__EXERCISE INSTRUCTIONS__: A word-for-word copy of the entries, with the images left out, is what you should write.

__TASK DATA__:

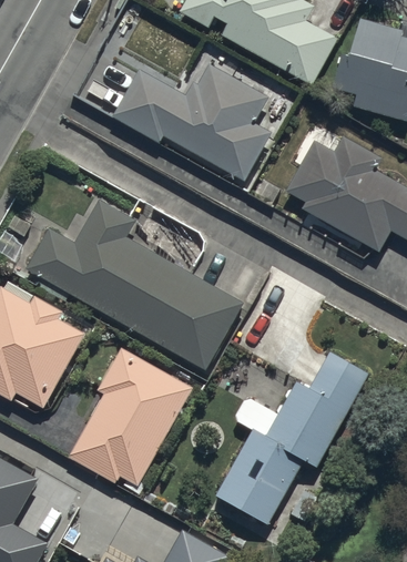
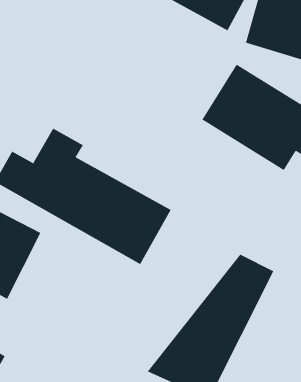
building: [114,61,274,184] -> none
building: [64,349,196,493] -> none

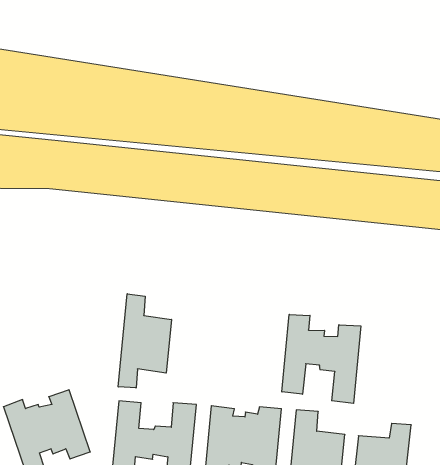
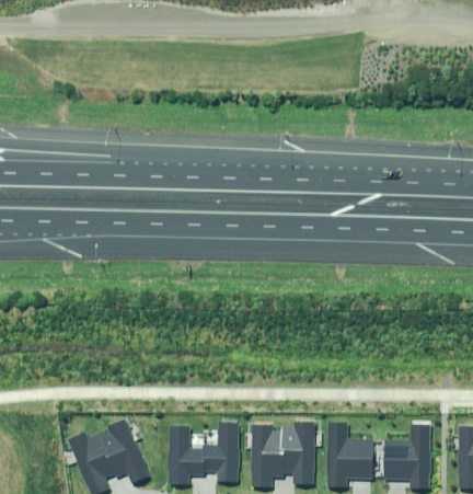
building: [118,294,171,388] -> none
building: [282,314,361,403] -> none

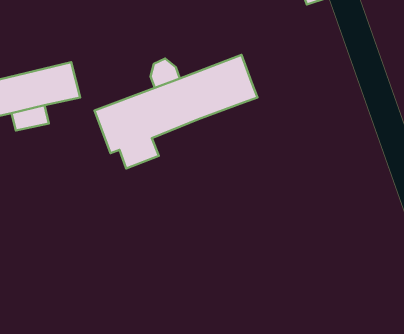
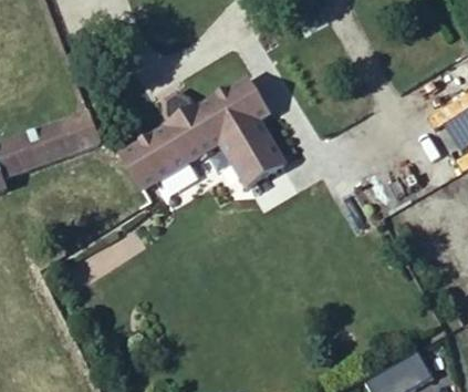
building: none -> [218,121,283,189]

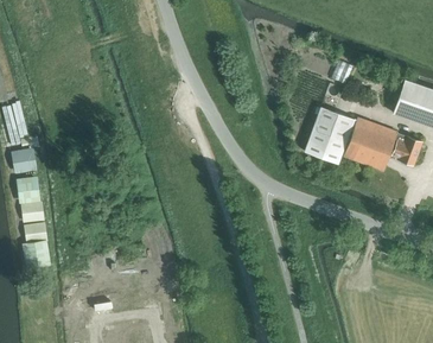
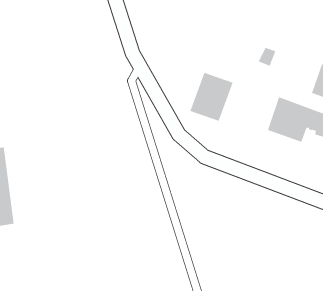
building: [303,106,354,163] -> [189,72,234,121]

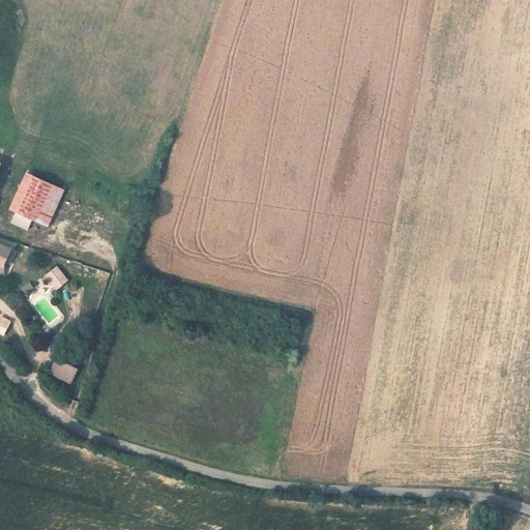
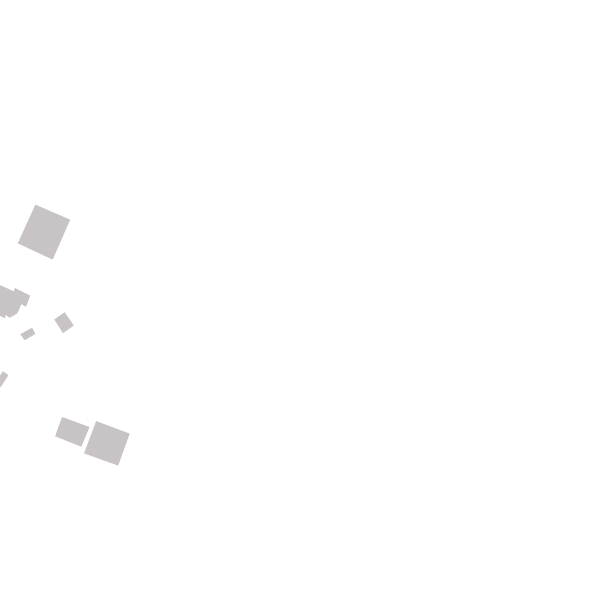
building: none -> [83,420,131,466]

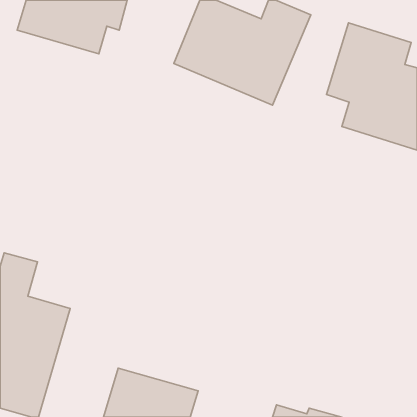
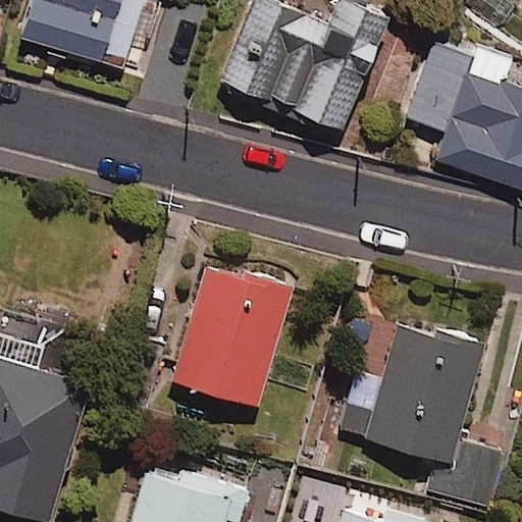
building: none -> [172,264,292,408]
building: none -> [367,325,500,504]

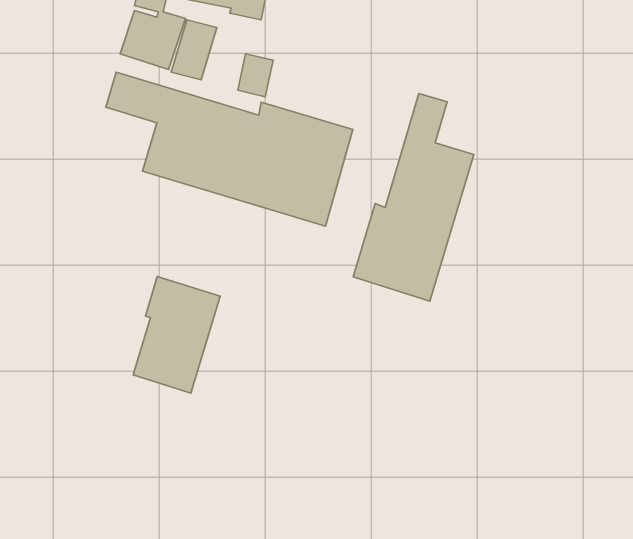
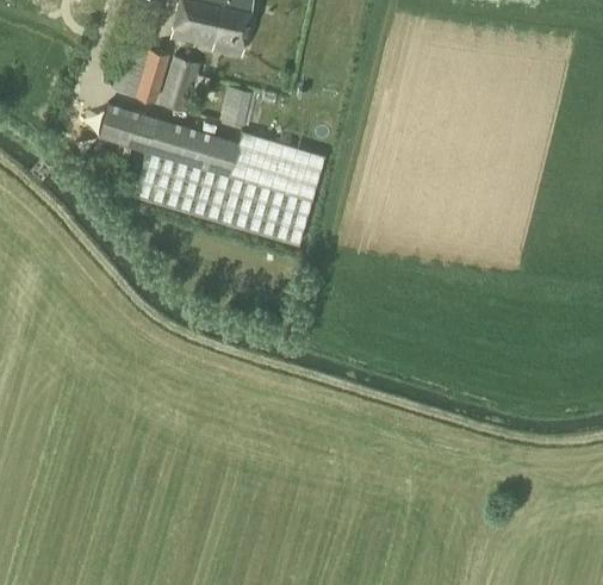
building: [353,93,474,301] -> none
building: [133,276,220,393] -> none

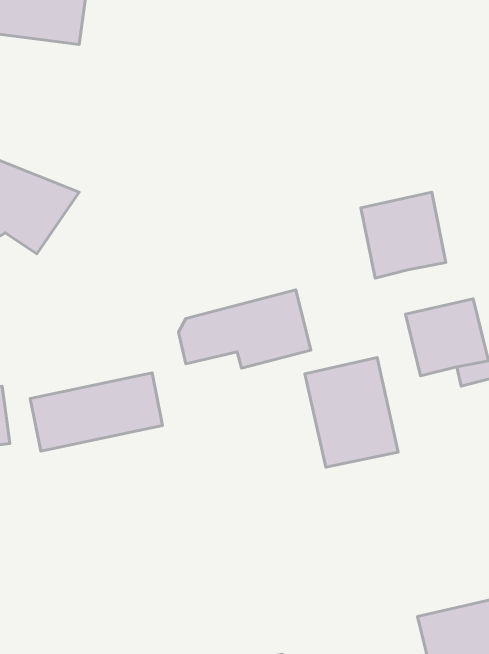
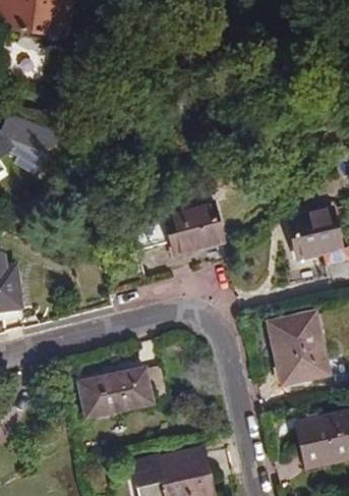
building: [361,192,446,278] -> none
building: [305,357,398,467] -> [267,310,330,384]
building: [30,373,163,451] -> [78,364,168,417]

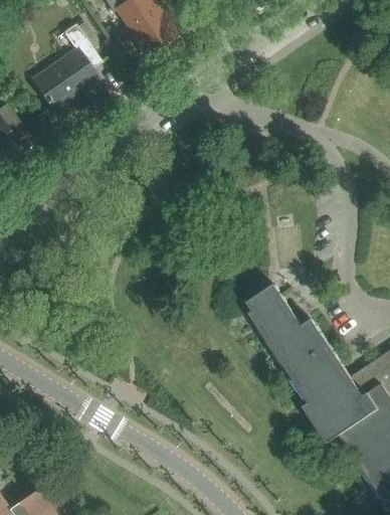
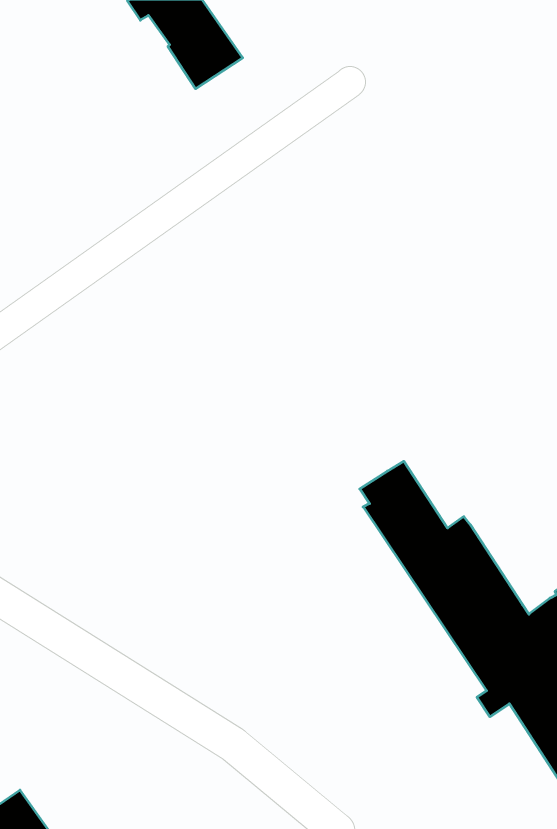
building: [32,25,101,110] -> none

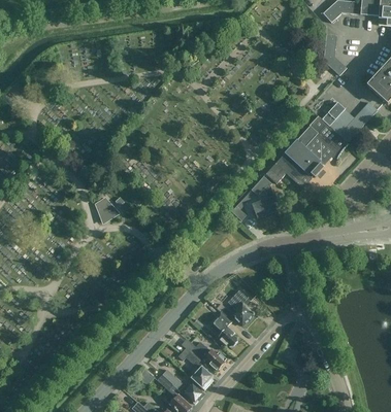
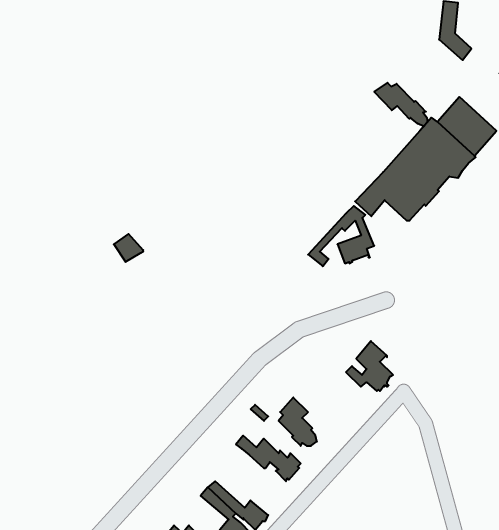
building: none -> [374,83,427,127]
building: [221,288,254,323] -> [346,341,393,391]
building: [177,346,213,388] -> none

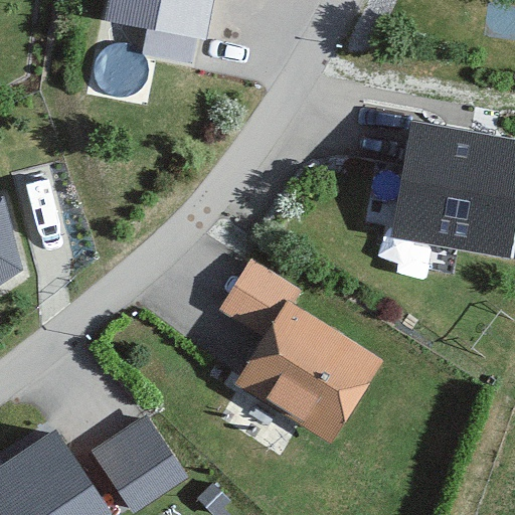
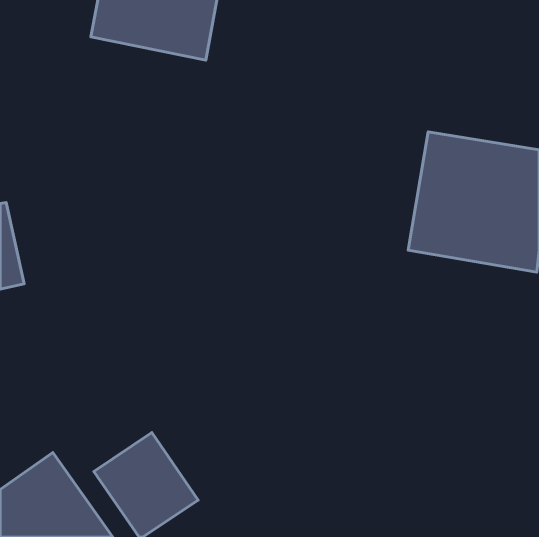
building: [222,292,387,446] -> none

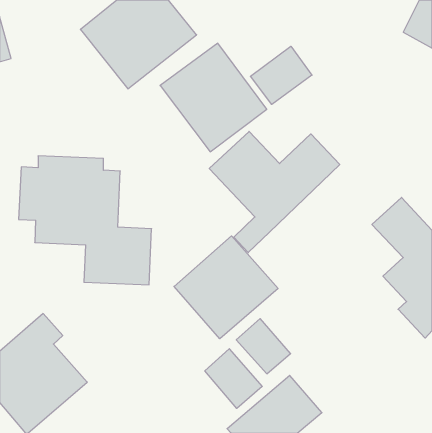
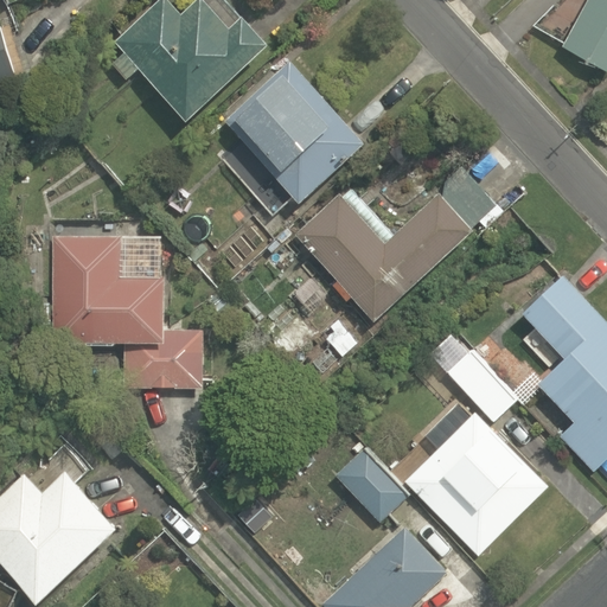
building: [250,46,312,104] -> none
building: none -> [410,327,549,555]
building: [174,236,278,339] -> none
building: [205,349,262,408] -> none

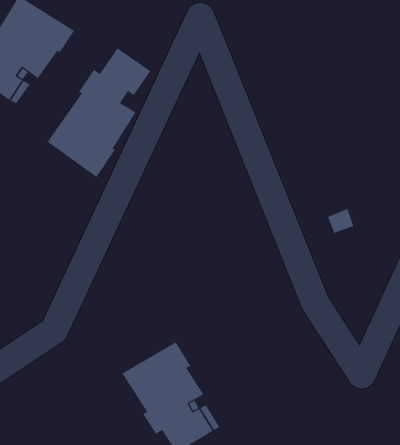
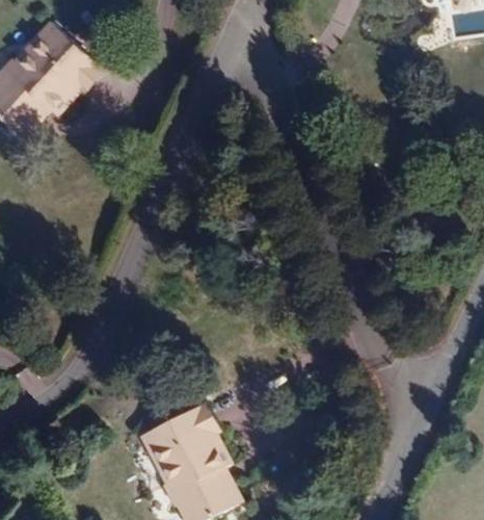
building: [47,47,151,178] -> none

__OUTPUT OF THE EXERCISE__:
building: [114,61,274,184] -> none
building: [64,349,196,493] -> none

building: [118,294,171,388] -> none
building: [282,314,361,403] -> none

building: none -> [218,121,283,189]

building: [303,106,354,163] -> [189,72,234,121]

building: none -> [83,420,131,466]

building: none -> [172,264,292,408]
building: none -> [367,325,500,504]

building: [353,93,474,301] -> none
building: [133,276,220,393] -> none

building: [361,192,446,278] -> none
building: [305,357,398,467] -> [267,310,330,384]
building: [30,373,163,451] -> [78,364,168,417]

building: [32,25,101,110] -> none

building: none -> [374,83,427,127]
building: [221,288,254,323] -> [346,341,393,391]
building: [177,346,213,388] -> none

building: [222,292,387,446] -> none

building: [250,46,312,104] -> none
building: none -> [410,327,549,555]
building: [174,236,278,339] -> none
building: [205,349,262,408] -> none

building: [47,47,151,178] -> none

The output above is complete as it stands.